-- WHAT YOU WILL DO --
Below are the records; give the number of lines in them that include the word "size", and nothing more.

-- DATA EXCERPTS --
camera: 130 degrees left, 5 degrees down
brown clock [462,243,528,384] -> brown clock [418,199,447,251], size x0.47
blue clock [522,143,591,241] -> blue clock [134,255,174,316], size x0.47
...
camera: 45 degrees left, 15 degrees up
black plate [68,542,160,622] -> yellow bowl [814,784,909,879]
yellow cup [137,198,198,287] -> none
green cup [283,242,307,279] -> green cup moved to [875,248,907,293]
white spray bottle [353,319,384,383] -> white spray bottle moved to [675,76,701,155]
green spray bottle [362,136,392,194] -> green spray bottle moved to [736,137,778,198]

-- ANSWER TO THIS EXERCISE --
2